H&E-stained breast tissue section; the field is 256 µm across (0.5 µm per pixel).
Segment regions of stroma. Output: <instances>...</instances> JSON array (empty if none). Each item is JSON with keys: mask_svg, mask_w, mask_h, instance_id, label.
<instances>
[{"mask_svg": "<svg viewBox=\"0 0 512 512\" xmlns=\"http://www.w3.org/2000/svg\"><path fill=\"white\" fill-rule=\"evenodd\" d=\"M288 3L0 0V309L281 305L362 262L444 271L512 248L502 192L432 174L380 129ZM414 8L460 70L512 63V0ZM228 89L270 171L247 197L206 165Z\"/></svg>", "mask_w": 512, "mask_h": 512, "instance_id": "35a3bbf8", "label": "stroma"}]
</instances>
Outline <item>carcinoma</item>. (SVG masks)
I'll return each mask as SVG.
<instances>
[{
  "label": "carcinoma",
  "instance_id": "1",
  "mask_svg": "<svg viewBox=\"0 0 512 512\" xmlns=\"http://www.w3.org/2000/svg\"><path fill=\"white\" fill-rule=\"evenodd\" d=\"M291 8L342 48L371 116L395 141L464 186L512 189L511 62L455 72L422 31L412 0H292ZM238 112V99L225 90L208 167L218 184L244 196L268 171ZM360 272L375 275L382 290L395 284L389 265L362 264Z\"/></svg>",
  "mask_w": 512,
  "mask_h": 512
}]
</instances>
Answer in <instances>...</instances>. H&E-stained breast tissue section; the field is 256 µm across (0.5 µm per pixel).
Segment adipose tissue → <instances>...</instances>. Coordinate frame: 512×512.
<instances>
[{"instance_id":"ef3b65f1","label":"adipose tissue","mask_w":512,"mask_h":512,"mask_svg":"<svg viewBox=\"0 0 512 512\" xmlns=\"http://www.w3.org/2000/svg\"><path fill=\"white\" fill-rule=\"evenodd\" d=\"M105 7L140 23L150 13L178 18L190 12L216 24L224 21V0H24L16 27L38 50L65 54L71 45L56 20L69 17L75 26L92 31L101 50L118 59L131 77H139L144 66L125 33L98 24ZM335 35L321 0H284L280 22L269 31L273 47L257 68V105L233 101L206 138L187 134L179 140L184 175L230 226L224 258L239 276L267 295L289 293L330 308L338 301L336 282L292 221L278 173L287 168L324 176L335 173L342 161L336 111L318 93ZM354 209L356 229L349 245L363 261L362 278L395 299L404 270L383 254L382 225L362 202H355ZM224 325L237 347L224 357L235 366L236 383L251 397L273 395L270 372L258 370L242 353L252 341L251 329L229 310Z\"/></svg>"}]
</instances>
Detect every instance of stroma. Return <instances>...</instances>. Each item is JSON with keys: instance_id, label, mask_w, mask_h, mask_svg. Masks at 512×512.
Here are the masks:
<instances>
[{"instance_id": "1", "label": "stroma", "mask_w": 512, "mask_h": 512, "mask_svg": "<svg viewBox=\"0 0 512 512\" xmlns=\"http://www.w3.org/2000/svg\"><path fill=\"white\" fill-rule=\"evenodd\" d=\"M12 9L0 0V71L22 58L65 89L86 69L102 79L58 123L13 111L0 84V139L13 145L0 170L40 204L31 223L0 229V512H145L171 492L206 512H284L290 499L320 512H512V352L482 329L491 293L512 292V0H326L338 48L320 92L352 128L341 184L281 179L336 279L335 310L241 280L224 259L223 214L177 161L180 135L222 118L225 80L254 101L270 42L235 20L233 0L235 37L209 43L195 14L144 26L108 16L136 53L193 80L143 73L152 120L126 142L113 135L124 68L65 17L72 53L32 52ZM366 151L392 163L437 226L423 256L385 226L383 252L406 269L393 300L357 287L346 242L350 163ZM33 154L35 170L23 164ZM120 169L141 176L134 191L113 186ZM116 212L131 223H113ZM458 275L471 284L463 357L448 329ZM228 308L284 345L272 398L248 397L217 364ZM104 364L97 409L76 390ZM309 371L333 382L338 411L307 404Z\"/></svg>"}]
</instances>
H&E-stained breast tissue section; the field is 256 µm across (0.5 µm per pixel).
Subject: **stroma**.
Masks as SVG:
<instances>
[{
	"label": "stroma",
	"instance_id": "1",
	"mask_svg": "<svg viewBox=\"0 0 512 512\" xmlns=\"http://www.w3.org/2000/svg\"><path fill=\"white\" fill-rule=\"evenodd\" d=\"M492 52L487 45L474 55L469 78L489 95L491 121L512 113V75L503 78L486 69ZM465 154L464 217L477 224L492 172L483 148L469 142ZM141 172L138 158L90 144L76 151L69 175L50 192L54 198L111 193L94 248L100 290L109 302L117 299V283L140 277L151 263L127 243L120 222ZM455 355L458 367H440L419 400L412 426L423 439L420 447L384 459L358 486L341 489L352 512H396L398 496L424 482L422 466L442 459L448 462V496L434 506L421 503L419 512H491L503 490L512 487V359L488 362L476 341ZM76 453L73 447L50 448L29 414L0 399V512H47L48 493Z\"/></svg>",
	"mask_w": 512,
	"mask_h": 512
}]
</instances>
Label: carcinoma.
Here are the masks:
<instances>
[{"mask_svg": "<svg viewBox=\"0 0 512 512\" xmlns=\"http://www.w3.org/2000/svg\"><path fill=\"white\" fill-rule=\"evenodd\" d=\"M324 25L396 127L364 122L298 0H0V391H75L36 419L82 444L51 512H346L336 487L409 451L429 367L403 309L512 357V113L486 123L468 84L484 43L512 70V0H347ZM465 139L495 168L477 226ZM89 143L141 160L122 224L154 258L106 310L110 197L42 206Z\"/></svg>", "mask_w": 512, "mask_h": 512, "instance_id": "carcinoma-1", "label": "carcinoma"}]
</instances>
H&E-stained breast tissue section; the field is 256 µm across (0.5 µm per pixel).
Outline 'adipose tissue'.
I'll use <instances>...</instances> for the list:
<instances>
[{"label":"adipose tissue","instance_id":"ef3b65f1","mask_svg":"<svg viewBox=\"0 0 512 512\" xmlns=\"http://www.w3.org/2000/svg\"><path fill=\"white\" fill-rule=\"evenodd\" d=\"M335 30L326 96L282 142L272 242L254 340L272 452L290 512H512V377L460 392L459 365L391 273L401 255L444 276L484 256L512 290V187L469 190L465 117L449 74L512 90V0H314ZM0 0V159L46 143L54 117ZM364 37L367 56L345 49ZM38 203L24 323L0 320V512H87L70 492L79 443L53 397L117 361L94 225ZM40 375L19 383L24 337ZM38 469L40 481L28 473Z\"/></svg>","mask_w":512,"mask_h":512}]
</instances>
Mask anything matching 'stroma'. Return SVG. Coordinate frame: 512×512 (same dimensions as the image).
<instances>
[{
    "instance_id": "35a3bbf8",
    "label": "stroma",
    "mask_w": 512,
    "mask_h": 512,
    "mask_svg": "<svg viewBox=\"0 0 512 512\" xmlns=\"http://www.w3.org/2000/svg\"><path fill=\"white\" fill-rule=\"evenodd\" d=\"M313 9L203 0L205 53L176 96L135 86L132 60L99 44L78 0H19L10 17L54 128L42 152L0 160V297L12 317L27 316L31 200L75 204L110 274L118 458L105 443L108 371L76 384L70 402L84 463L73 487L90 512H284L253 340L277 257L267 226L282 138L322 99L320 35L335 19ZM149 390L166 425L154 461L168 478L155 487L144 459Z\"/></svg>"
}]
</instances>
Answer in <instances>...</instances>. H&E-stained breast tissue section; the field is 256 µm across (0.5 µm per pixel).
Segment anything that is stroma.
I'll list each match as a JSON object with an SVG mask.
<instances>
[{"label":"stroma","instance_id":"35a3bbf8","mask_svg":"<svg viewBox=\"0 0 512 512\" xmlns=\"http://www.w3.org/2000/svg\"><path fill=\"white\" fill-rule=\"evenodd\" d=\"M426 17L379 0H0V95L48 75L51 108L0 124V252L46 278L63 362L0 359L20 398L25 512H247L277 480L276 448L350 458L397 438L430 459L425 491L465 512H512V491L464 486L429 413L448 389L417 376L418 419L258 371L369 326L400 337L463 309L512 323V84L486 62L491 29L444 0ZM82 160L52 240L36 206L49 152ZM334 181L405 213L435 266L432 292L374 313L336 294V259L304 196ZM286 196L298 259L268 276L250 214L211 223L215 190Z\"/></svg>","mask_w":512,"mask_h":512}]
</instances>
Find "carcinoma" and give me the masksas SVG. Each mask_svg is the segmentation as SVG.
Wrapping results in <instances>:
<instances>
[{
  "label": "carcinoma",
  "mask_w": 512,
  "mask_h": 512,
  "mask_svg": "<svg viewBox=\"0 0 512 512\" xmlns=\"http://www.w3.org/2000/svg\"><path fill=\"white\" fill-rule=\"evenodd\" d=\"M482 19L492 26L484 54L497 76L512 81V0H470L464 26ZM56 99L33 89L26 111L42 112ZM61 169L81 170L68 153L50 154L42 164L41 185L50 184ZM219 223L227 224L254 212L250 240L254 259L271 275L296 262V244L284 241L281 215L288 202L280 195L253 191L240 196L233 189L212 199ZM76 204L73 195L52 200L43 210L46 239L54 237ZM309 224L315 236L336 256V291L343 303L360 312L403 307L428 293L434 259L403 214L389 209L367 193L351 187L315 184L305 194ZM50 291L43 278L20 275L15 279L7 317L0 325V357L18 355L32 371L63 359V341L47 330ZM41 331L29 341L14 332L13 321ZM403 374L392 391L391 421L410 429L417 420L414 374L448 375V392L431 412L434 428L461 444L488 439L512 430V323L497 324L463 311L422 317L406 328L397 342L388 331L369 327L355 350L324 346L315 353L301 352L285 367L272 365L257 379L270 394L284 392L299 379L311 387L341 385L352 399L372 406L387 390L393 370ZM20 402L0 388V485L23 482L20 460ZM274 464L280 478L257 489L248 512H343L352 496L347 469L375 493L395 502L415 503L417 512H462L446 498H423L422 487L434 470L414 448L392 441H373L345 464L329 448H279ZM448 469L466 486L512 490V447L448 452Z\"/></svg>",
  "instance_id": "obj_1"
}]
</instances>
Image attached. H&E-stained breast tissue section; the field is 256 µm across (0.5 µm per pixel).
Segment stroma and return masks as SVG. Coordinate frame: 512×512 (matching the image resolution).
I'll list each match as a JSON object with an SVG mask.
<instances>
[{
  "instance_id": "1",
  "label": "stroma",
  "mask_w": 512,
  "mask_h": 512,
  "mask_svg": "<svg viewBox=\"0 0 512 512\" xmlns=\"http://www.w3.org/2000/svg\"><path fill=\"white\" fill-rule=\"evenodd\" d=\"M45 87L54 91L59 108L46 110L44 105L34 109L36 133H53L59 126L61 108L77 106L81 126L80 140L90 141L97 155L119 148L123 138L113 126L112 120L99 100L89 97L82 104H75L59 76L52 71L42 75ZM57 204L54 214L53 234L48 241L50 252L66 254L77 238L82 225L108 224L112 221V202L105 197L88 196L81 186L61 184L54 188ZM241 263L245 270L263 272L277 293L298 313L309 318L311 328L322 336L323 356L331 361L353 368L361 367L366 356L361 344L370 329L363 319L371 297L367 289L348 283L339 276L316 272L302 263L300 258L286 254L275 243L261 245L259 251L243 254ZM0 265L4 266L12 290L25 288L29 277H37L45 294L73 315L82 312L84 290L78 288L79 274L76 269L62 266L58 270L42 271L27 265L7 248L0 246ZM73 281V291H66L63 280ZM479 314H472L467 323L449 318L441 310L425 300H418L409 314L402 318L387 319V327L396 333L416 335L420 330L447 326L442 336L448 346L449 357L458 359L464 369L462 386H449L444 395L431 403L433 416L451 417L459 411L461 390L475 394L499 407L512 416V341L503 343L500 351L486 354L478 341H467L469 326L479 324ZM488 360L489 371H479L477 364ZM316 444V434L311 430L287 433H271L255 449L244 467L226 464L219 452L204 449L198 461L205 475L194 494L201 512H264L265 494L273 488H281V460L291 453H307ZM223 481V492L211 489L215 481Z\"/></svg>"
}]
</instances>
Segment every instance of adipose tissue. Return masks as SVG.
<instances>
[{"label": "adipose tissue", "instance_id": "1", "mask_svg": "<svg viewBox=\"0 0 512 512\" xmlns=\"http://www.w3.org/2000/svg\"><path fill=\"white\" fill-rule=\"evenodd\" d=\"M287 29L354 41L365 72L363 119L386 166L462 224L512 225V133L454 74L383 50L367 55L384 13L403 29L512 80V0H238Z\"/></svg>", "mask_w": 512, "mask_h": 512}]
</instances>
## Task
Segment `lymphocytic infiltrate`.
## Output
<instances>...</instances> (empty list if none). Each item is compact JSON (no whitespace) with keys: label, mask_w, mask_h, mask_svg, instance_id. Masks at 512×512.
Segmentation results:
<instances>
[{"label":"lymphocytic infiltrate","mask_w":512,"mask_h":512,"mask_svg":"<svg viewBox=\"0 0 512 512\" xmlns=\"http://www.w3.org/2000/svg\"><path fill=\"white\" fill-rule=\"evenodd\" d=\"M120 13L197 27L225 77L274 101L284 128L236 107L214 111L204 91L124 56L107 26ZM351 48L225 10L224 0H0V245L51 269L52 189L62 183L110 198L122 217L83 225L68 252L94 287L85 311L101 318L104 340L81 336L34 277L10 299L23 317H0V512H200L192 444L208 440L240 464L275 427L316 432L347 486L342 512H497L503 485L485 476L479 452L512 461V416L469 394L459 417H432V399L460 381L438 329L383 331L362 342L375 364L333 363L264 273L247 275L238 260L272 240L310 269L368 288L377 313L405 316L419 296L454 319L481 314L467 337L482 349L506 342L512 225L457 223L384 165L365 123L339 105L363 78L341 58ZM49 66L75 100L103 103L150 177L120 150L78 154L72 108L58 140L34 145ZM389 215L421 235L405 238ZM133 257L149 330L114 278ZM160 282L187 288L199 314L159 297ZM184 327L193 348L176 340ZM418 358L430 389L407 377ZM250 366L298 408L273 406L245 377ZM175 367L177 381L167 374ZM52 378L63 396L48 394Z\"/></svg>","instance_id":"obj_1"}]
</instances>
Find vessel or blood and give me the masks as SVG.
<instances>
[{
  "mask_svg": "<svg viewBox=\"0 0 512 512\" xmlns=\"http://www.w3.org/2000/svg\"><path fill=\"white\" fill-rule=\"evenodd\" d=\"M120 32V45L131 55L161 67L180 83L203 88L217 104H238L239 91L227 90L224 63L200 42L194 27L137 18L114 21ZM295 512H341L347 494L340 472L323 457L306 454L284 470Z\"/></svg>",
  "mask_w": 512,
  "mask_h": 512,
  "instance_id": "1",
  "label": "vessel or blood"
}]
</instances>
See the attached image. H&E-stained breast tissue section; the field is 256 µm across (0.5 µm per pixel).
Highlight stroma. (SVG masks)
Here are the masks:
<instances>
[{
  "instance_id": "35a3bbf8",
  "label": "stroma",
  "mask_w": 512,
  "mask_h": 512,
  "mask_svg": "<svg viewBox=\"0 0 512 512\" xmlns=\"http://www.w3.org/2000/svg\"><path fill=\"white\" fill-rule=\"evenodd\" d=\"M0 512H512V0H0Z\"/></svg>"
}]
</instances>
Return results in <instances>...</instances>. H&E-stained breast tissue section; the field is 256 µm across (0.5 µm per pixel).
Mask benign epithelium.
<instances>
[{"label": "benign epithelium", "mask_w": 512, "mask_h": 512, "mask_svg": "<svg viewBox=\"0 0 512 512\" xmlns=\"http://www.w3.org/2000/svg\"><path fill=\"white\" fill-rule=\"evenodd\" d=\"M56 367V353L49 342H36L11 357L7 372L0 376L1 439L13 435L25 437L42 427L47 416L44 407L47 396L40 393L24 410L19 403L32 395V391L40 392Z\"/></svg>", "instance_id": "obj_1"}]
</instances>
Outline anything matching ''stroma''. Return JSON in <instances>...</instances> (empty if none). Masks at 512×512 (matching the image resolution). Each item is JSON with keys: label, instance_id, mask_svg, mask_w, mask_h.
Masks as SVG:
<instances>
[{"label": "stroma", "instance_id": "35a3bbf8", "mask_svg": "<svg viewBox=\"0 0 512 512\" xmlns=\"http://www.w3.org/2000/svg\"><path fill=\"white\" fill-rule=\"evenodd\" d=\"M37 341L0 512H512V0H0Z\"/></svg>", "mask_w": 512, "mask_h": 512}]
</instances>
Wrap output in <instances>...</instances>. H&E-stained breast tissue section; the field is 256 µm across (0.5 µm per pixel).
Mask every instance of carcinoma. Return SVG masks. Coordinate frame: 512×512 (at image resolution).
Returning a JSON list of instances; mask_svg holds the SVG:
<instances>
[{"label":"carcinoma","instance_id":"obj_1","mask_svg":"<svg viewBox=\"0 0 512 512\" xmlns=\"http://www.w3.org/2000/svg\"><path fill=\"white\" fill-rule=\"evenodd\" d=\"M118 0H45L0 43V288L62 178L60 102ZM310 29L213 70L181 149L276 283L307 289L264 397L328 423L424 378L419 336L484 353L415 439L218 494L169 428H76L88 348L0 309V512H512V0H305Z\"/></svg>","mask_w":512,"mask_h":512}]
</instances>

**TASK STATEMENT:** Copy out the lines in which the string "attached" appears.

**EXERCISE OUTPUT:**
Image attached. H&E-stained breast tissue section; the field is 256 µm across (0.5 µm per pixel).
See the attached image. H&E-stained breast tissue section; the field is 256 µm across (0.5 µm per pixel).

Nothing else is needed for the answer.